=== Section Start ===
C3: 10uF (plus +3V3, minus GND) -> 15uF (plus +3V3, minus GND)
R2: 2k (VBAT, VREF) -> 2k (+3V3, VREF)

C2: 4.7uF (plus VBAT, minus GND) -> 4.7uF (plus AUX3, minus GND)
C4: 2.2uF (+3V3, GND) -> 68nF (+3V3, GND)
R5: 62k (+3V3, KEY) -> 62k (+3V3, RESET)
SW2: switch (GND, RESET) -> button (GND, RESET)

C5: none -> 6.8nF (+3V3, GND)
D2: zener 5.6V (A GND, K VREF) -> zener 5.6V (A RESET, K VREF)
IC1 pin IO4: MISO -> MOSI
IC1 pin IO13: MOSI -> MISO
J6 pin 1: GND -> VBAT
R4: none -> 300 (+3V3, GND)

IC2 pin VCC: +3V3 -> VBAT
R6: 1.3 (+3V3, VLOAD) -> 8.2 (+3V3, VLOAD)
=== Section End ===
=== Section Start ===
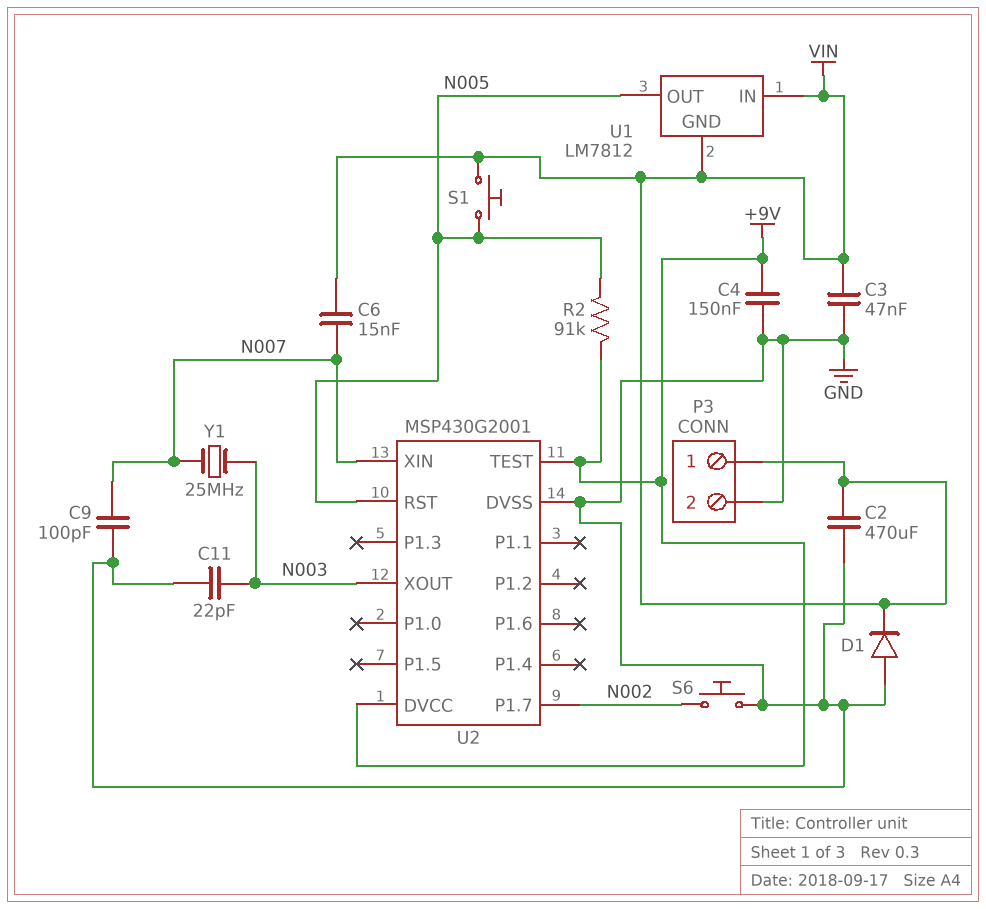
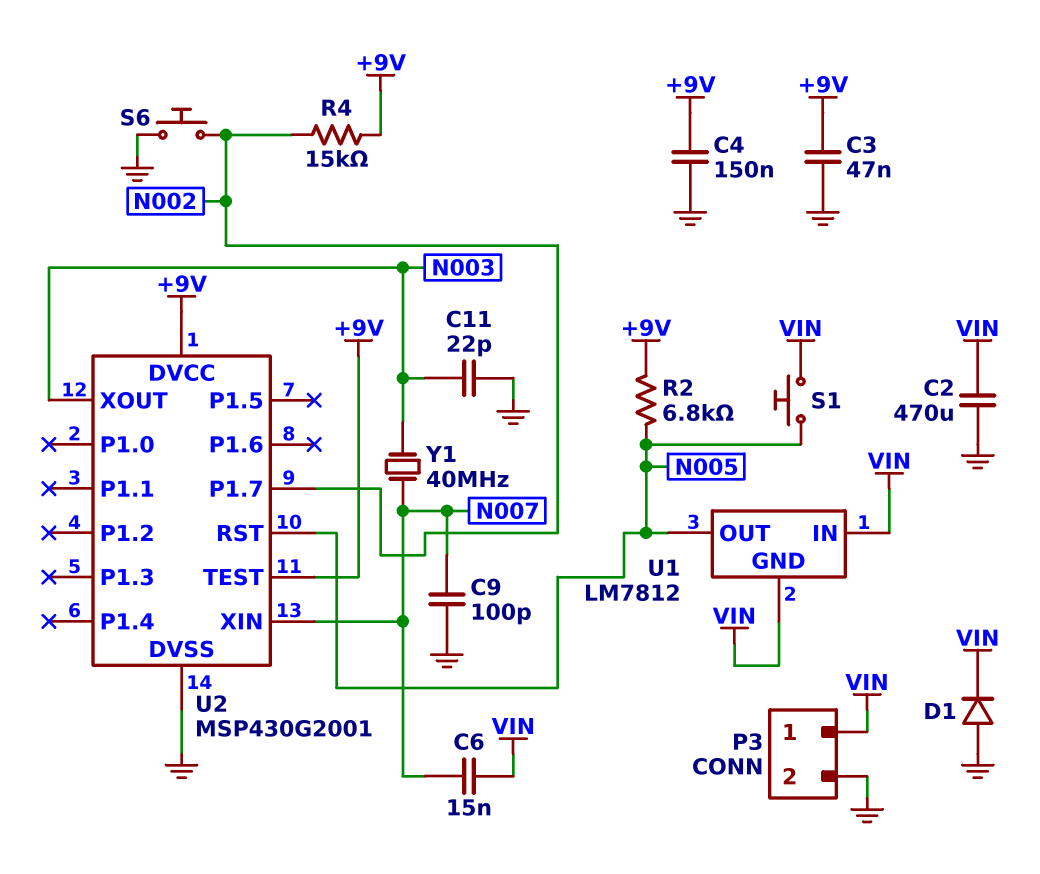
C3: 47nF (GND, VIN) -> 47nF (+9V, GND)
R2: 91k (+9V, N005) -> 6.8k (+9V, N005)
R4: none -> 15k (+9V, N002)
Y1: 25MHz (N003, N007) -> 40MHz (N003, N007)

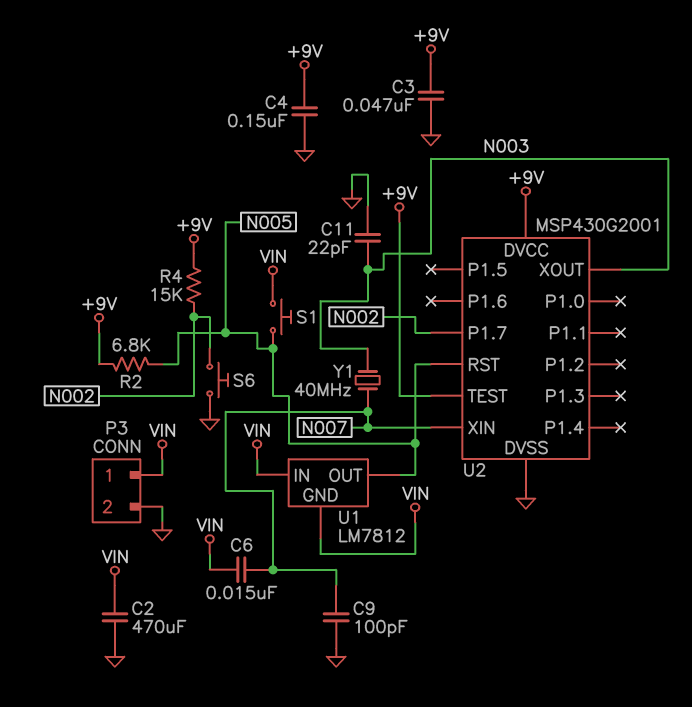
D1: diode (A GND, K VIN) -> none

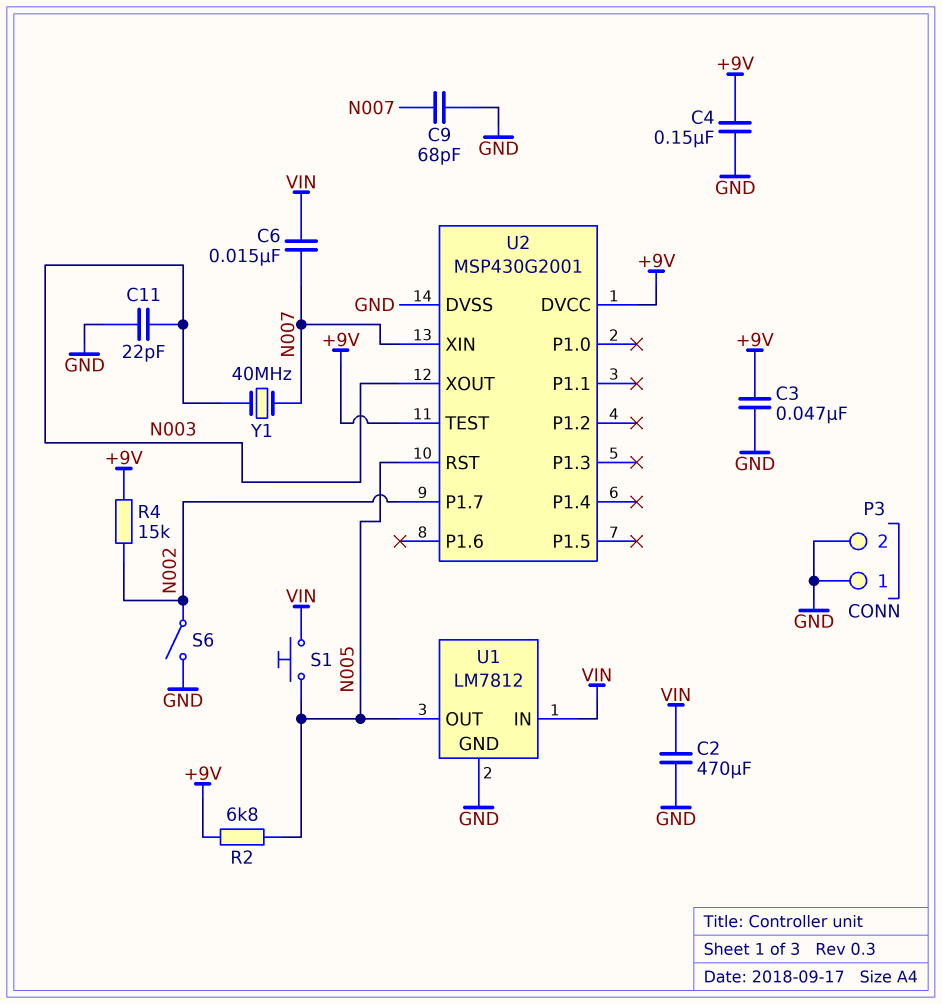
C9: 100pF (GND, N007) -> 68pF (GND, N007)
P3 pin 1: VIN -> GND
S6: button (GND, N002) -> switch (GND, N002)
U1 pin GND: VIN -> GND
=== Section End ===
=== Section Start ===
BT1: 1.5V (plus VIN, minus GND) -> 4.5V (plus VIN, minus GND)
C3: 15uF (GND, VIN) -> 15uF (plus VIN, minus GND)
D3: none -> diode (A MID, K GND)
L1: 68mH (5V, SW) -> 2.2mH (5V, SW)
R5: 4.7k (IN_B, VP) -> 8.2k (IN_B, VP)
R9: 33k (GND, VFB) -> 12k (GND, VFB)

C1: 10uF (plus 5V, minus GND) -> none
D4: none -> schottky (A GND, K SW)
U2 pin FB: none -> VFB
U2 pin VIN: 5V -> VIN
=== Section End ===
* _WHAT THIS TASK INVOLVES_: When you reach the line holding "BT1: 1.5V (plus" in the records above, begin reproducing exactly, stop after the line holding "R9: 33k (GND, VFB) -> 12k (GND, VFB)", and output nothing else.

* _EXPECTED ANSWER_:
BT1: 1.5V (plus VIN, minus GND) -> 4.5V (plus VIN, minus GND)
C3: 15uF (GND, VIN) -> 15uF (plus VIN, minus GND)
D3: none -> diode (A MID, K GND)
L1: 68mH (5V, SW) -> 2.2mH (5V, SW)
R5: 4.7k (IN_B, VP) -> 8.2k (IN_B, VP)
R9: 33k (GND, VFB) -> 12k (GND, VFB)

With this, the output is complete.